* Exercise instructions: Which lines in the data below contain the word "flashlight"? Pull each of them out.

* Source material:
/---
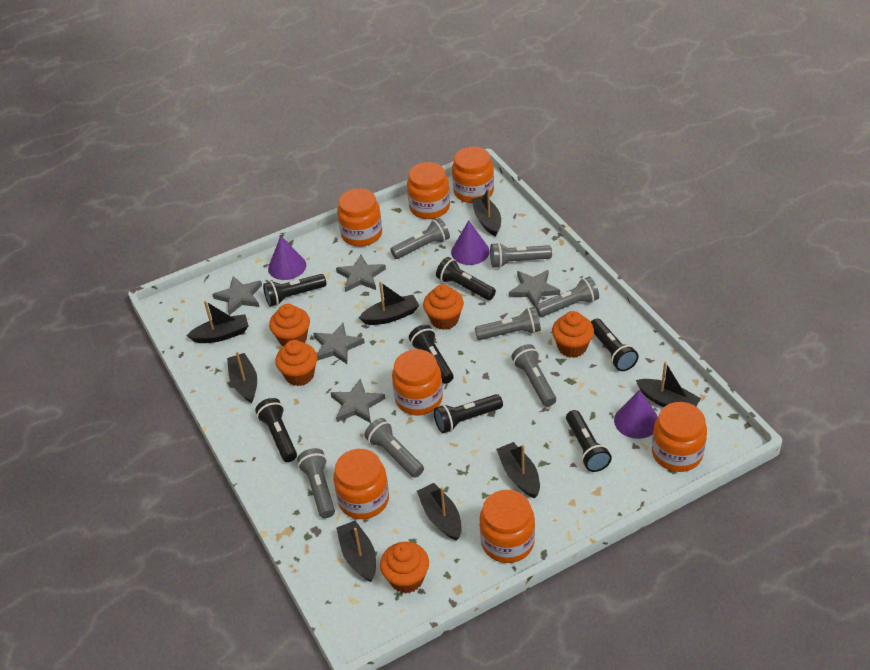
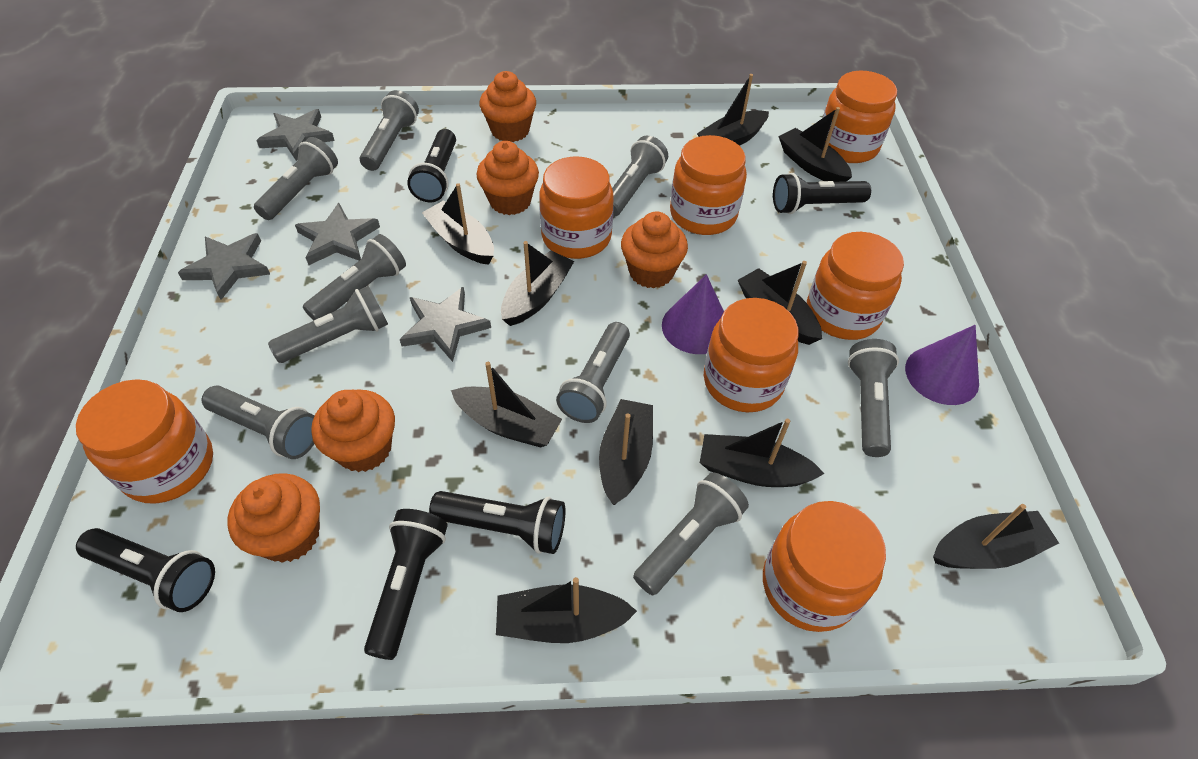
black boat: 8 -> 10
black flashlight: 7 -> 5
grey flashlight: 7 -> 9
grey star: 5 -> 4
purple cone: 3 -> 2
\---
/---
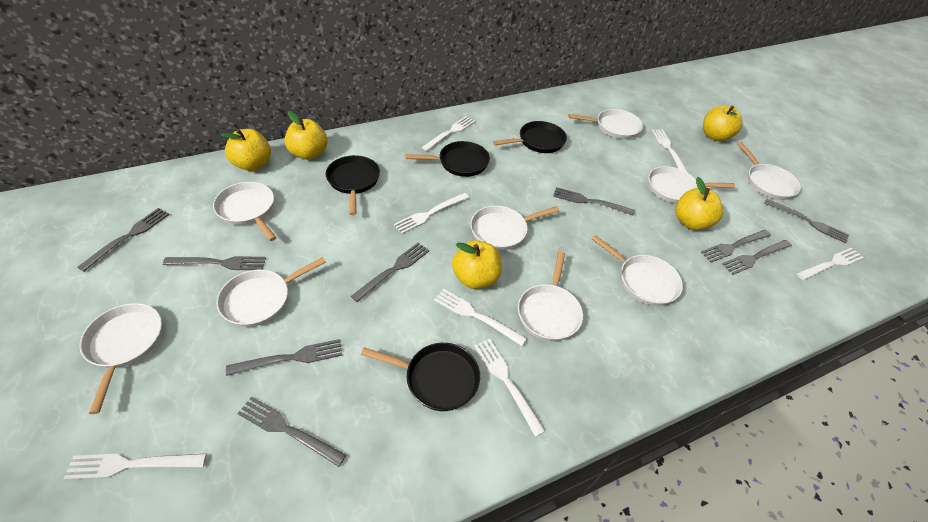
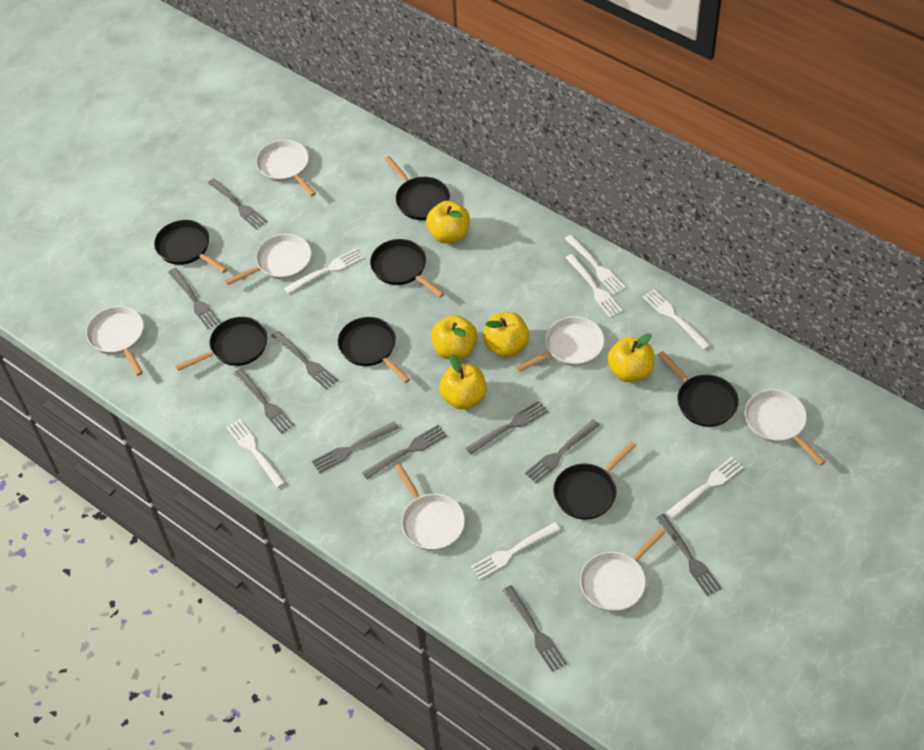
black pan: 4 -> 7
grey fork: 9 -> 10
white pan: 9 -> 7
\---
* Response area:
black flashlight: 7 -> 5
grey flashlight: 7 -> 9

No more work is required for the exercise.